■ Work to be completed
Your reply should hold only the lines from the one containing "none -> purple" to the final line of the listing below, restated word for word.

■ Dataset content

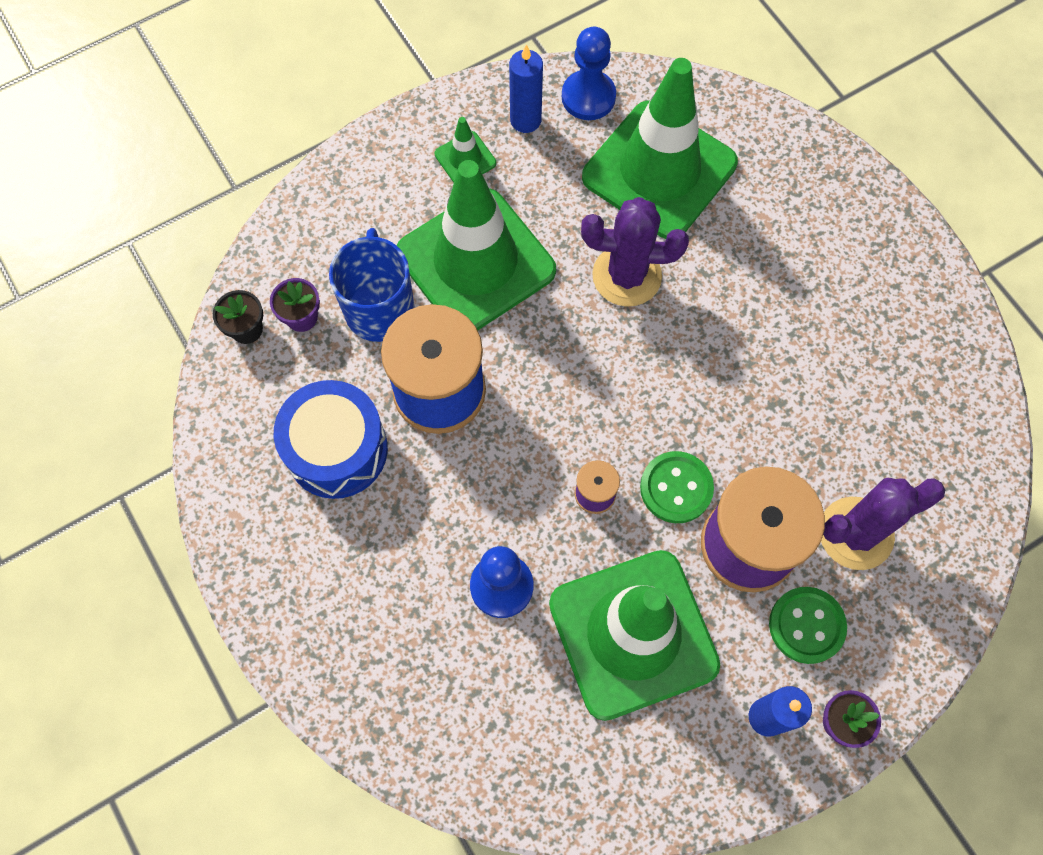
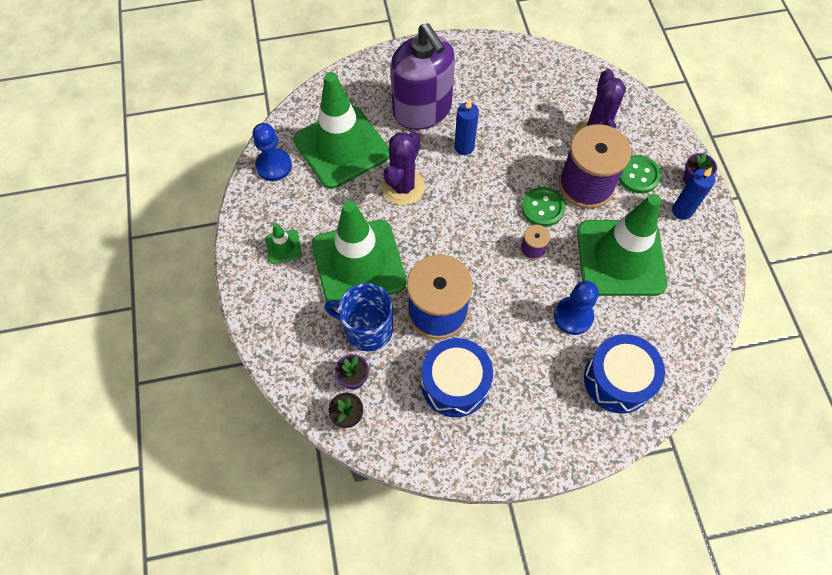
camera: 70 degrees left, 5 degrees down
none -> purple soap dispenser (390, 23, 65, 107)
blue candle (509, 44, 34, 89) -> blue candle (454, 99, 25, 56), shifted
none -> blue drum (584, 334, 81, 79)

■ Your response
none -> purple soap dispenser (390, 23, 65, 107)
blue candle (509, 44, 34, 89) -> blue candle (454, 99, 25, 56), shifted
none -> blue drum (584, 334, 81, 79)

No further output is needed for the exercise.